TASK INSTRUCTIONS:
Every line from the one containing "red spinning top: [137,370,200,437]" through the end of the data is to be copied exactly, and nothing outside that range.
SOURCE DATA Start Marker
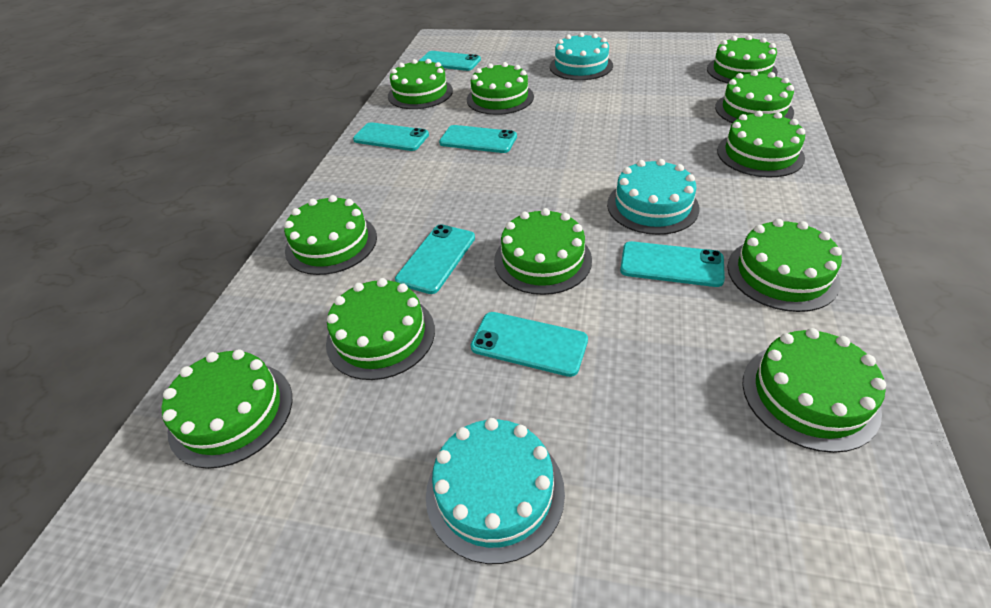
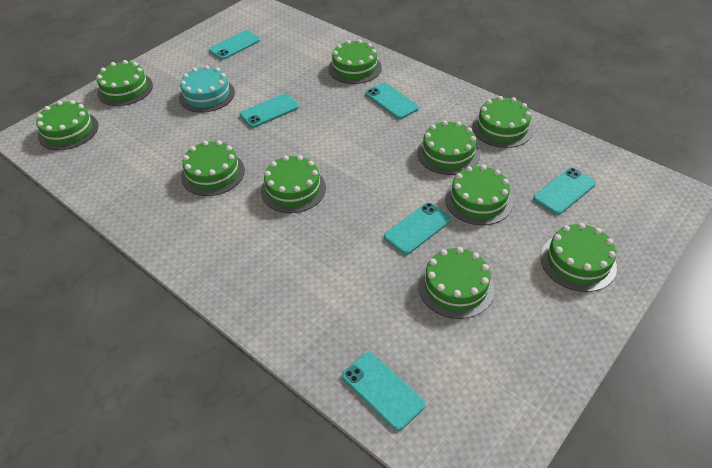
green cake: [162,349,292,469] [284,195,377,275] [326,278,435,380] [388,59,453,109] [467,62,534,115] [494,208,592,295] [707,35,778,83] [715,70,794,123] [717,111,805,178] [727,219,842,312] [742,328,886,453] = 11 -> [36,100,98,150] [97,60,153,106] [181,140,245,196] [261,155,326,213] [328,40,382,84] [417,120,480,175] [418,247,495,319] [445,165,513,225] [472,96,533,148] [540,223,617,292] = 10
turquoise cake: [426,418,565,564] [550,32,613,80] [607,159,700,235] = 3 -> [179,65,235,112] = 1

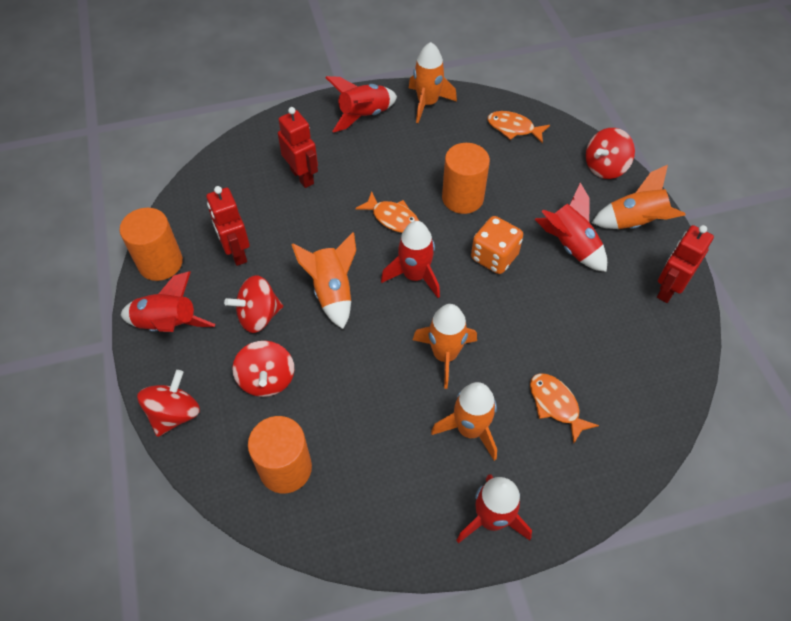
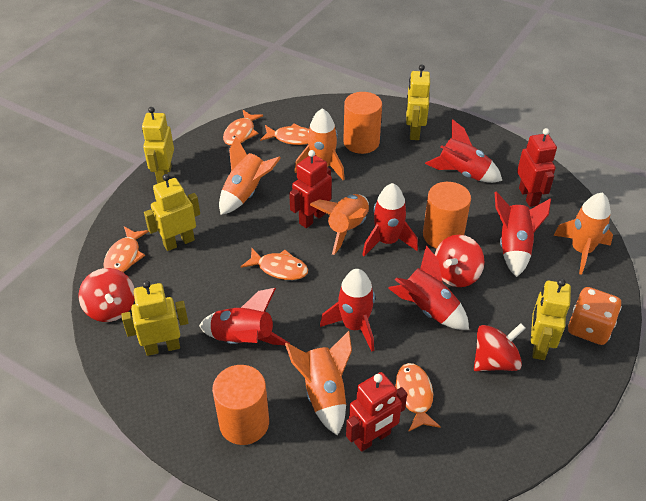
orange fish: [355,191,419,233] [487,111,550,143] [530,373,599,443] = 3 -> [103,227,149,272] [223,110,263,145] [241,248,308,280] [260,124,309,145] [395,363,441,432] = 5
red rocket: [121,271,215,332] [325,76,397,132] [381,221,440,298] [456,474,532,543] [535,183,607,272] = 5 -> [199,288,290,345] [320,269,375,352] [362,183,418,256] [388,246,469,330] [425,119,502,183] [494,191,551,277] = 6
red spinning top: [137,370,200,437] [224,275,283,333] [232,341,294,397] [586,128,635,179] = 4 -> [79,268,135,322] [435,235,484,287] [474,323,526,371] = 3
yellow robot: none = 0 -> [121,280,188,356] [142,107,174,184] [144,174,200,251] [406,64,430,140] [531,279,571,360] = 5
SOURCE DATA End Marker
EXPECTED ANSWER:
red spinning top: [137,370,200,437] [224,275,283,333] [232,341,294,397] [586,128,635,179] = 4 -> [79,268,135,322] [435,235,484,287] [474,323,526,371] = 3
yellow robot: none = 0 -> [121,280,188,356] [142,107,174,184] [144,174,200,251] [406,64,430,140] [531,279,571,360] = 5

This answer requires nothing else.